| Action item |
Scan the records for the word "lerebigix". Copy each line that includes it.

'''

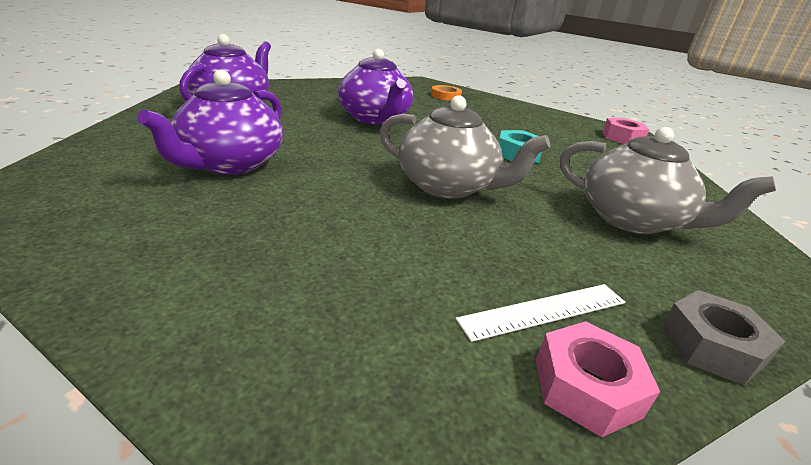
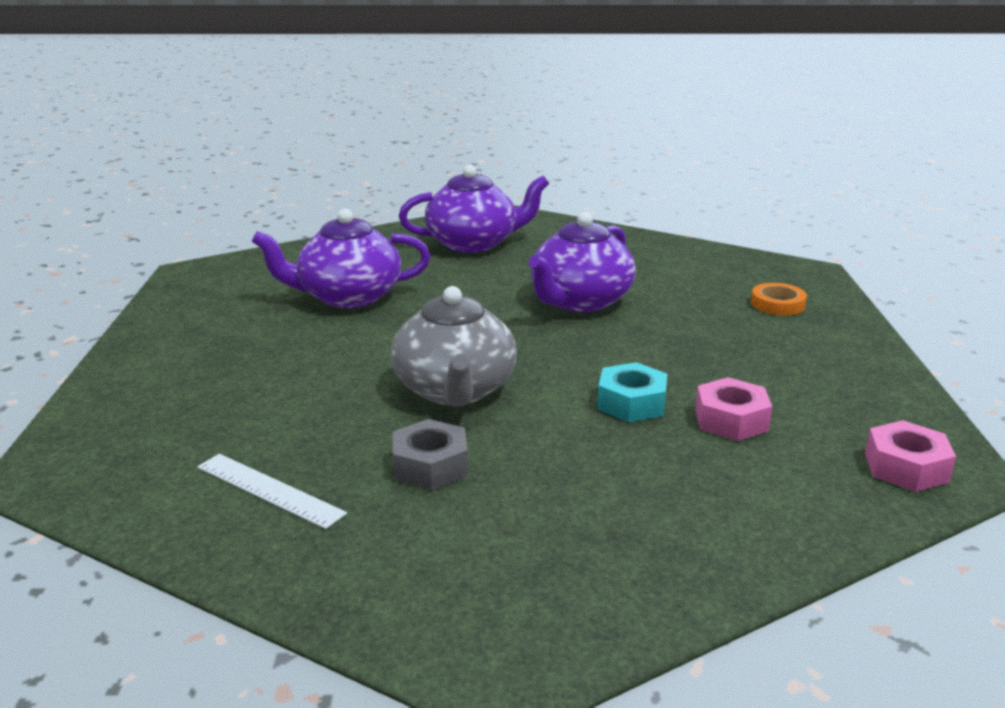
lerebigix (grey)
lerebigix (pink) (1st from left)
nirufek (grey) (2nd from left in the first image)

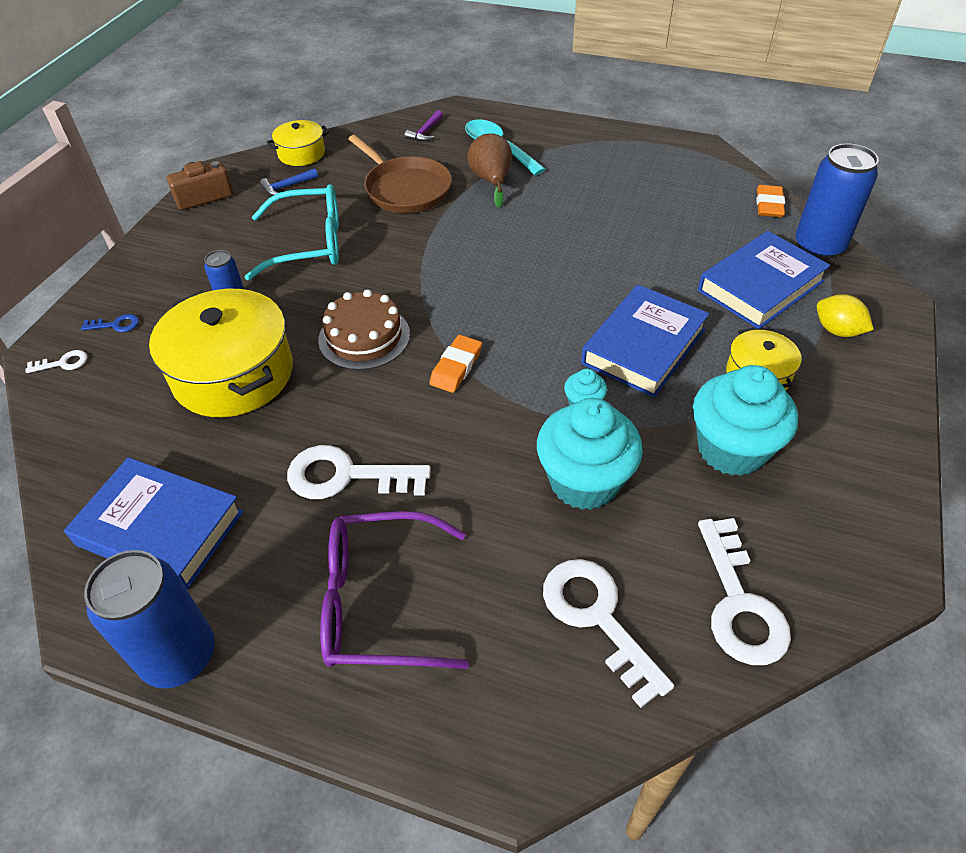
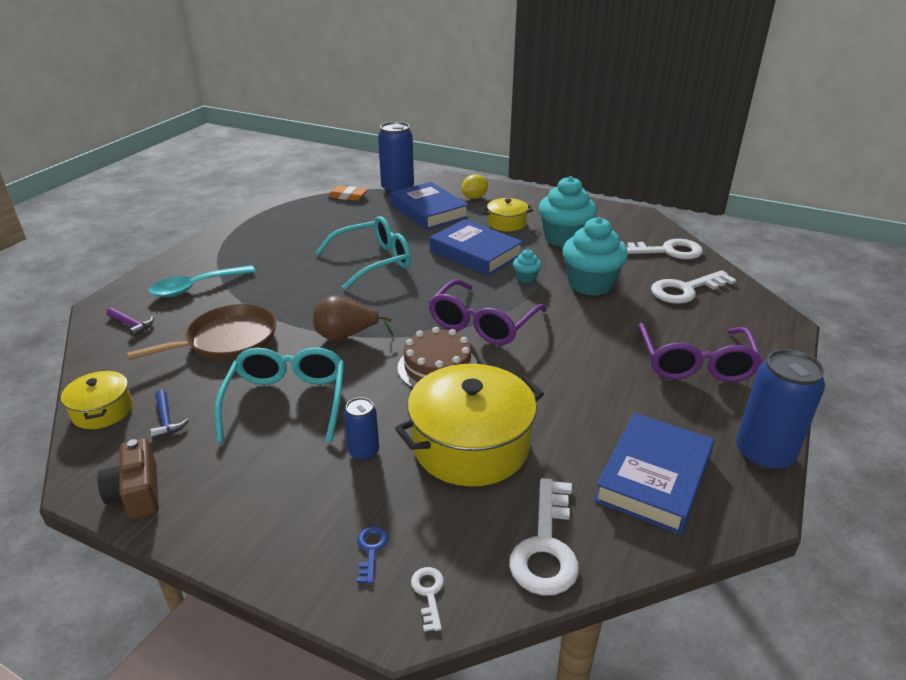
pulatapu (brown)
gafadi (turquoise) (2nd from left)
gafadi (purple) (1st from left)
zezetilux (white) (2nd from left)

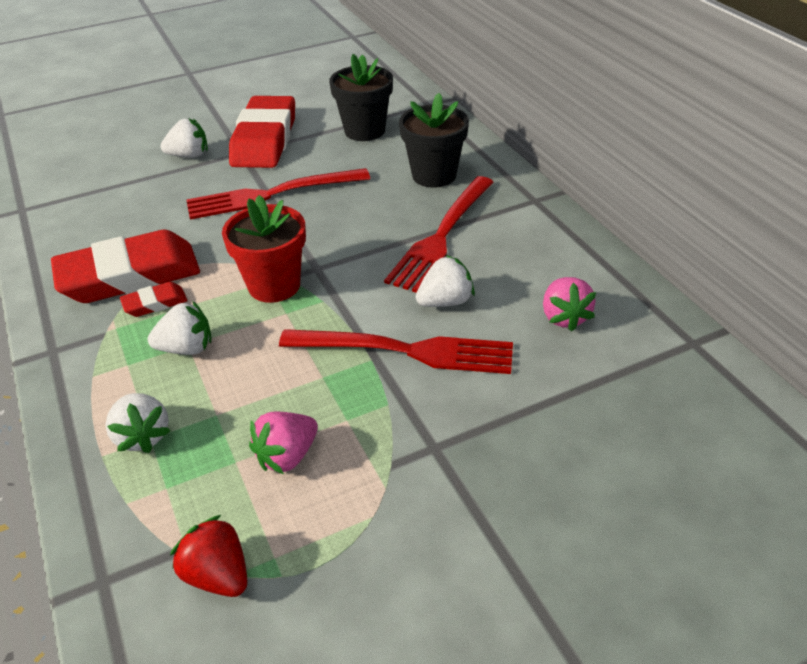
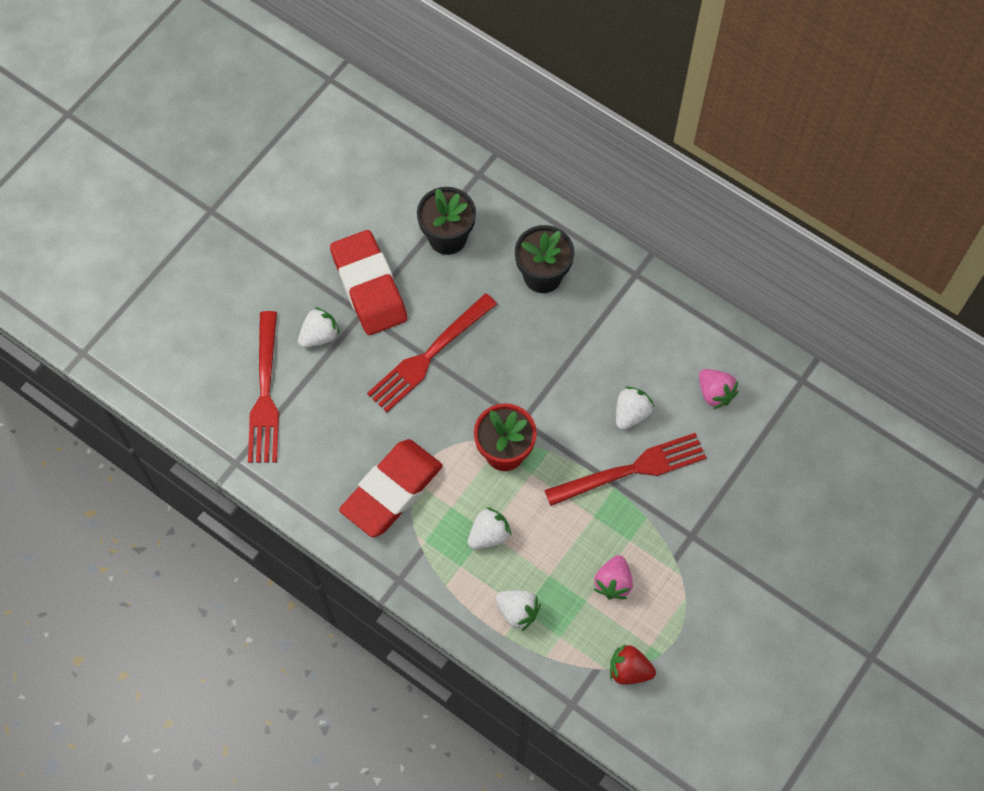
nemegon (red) (1st from left)
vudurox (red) (2nd from left in the first image)

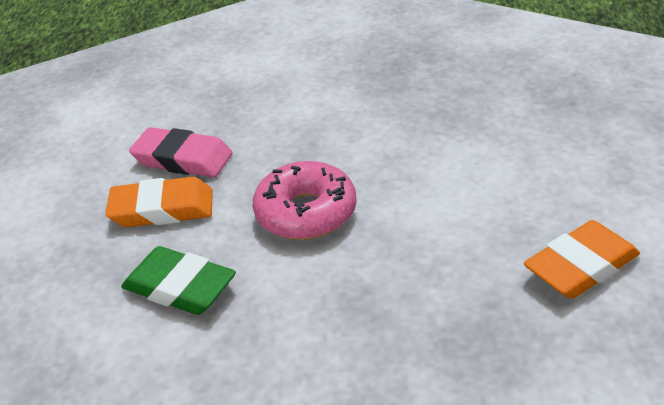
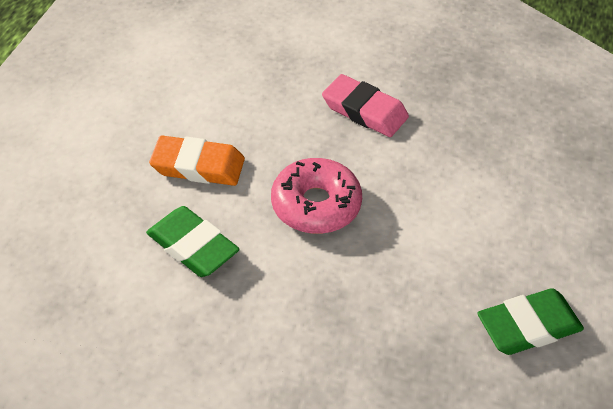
vudurox (pink)
vudurox (green) (2nd from left)

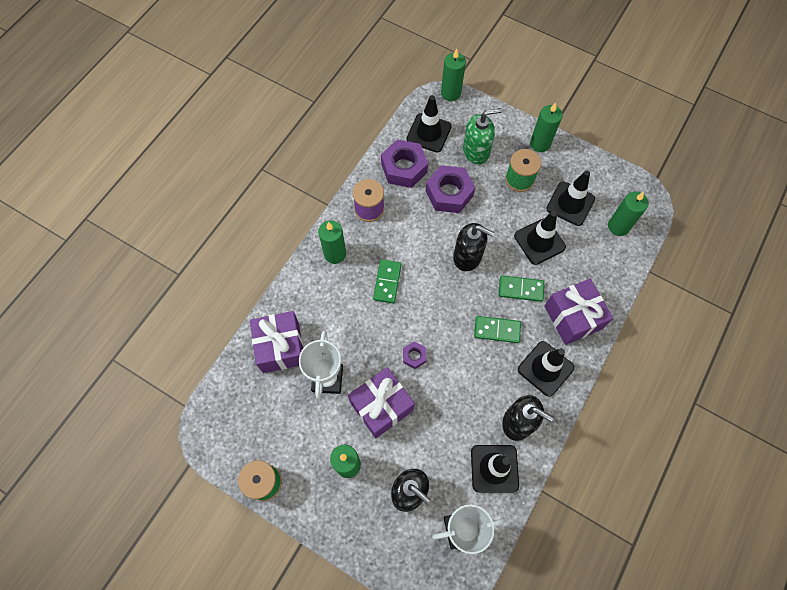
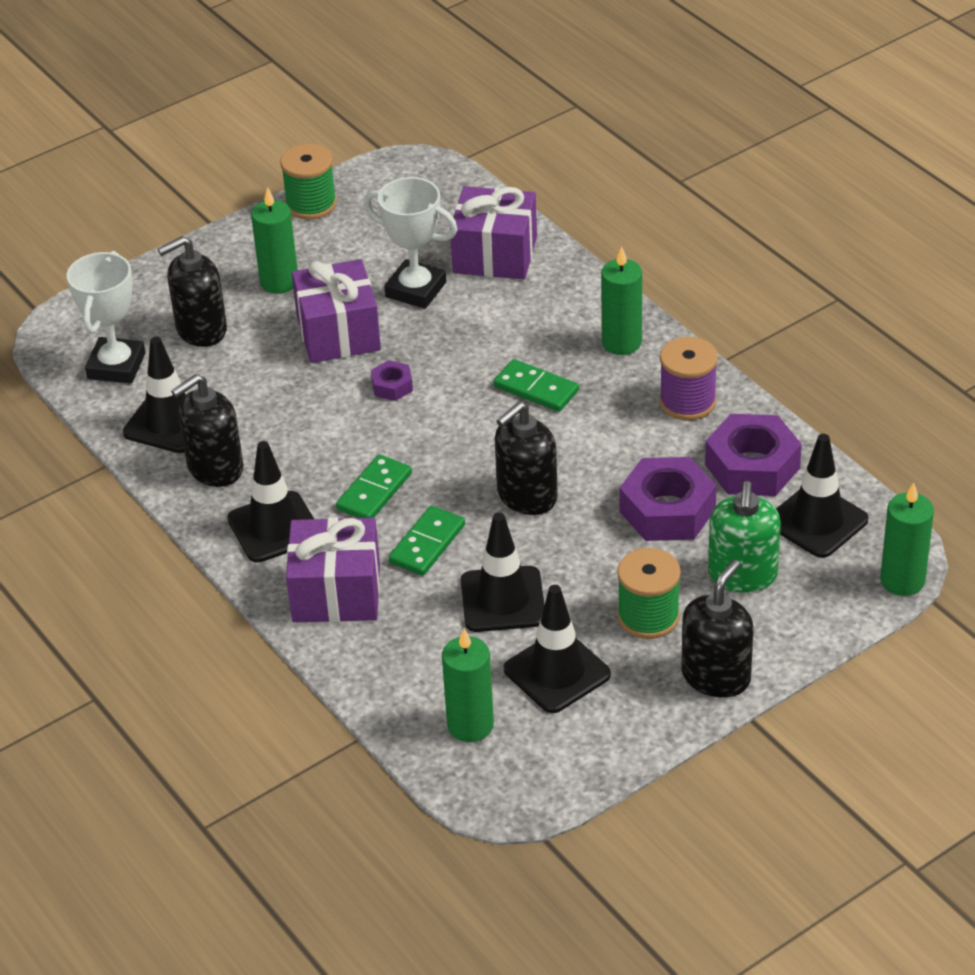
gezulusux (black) (4th from left)

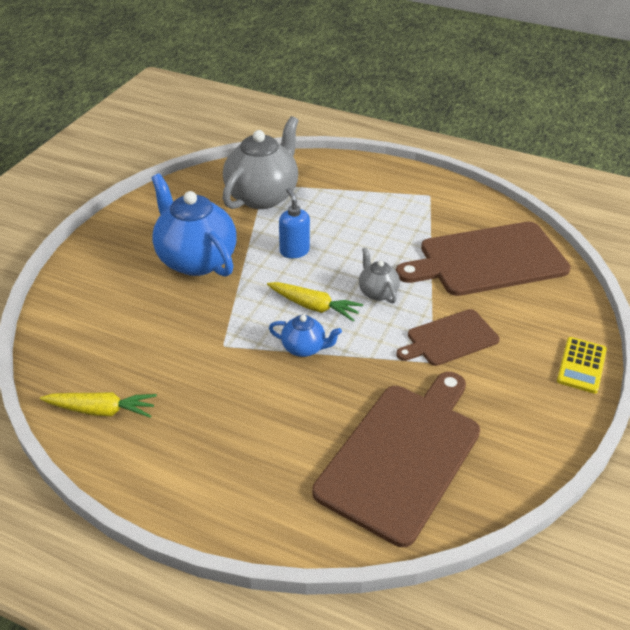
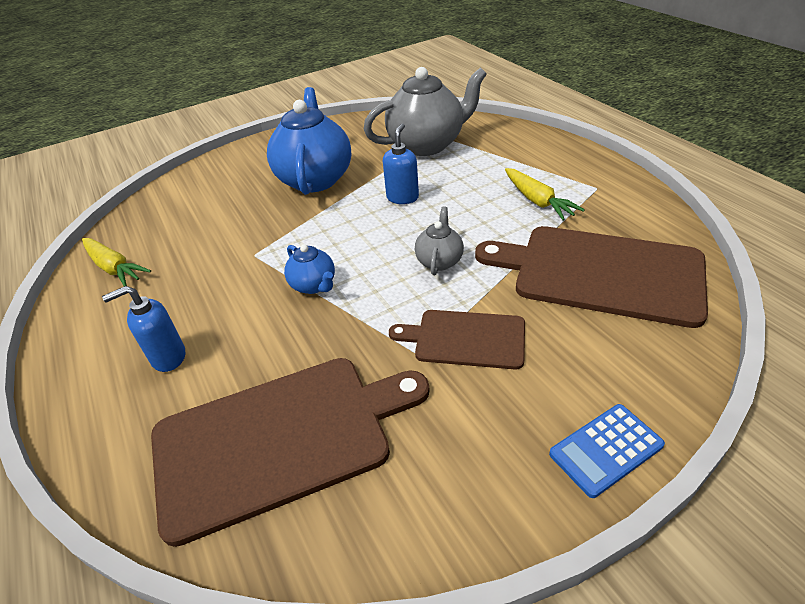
gezulusux (blue) (1st from left)
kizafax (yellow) (2nd from left)
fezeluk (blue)

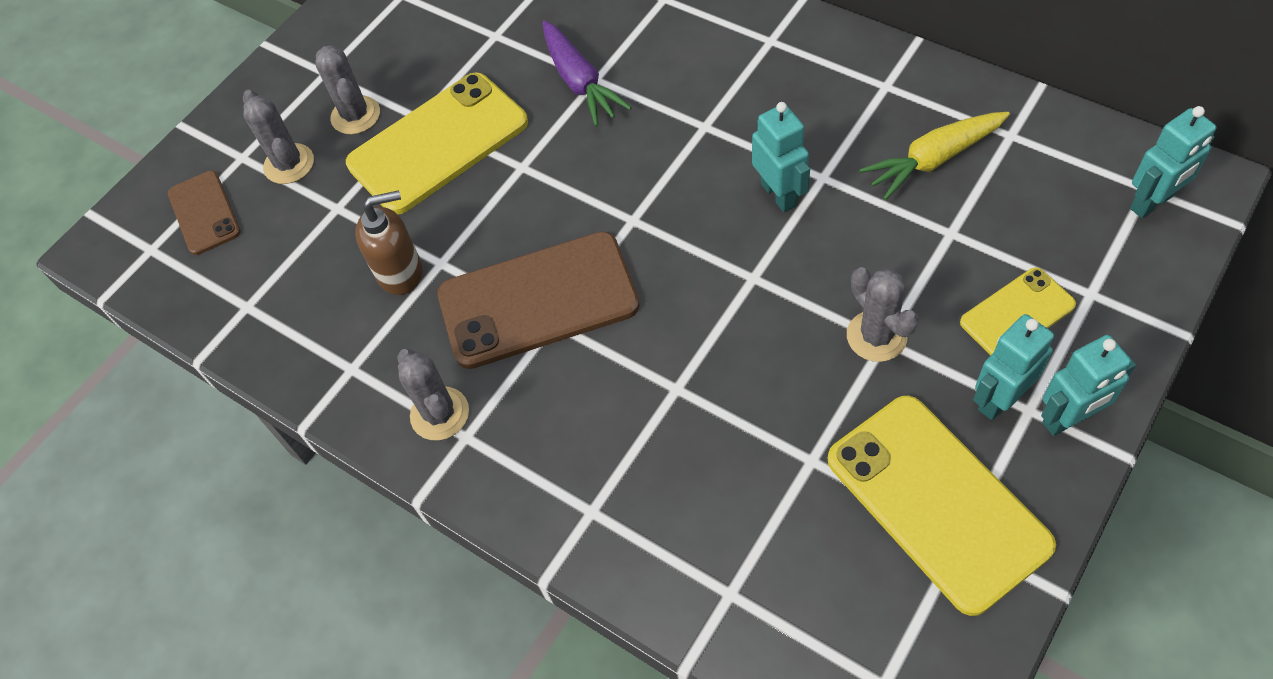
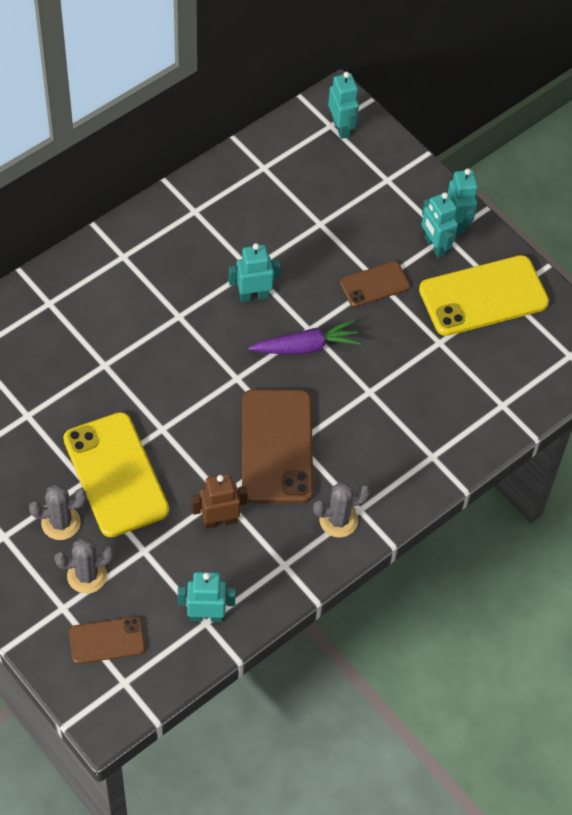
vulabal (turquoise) (1st from left)
vulabal (brown)
kizafax (purple)
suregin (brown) (3rd from left)
kizafax (yellow)
suregin (yellow) (3rd from left in the first image)

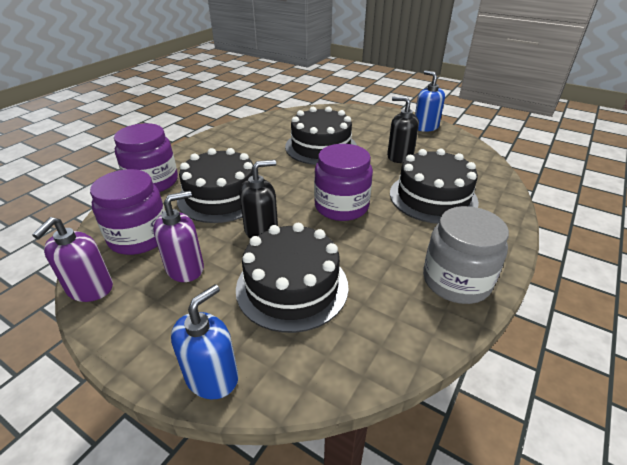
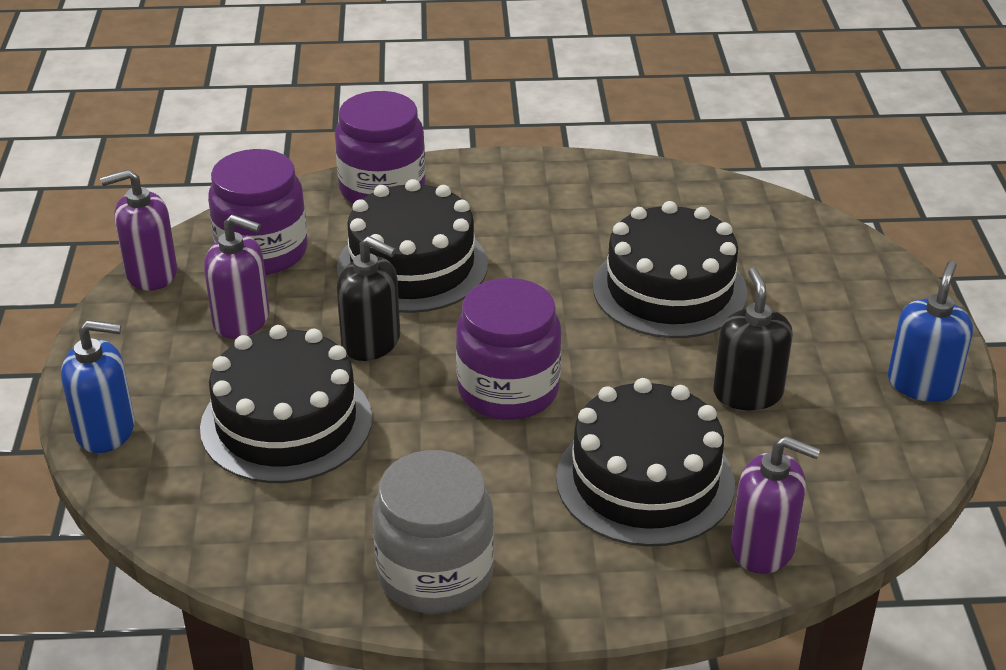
gezulusux (purple) (3rd from left)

'''

| Exercise output |
lerebigix (grey)
lerebigix (pink) (1st from left)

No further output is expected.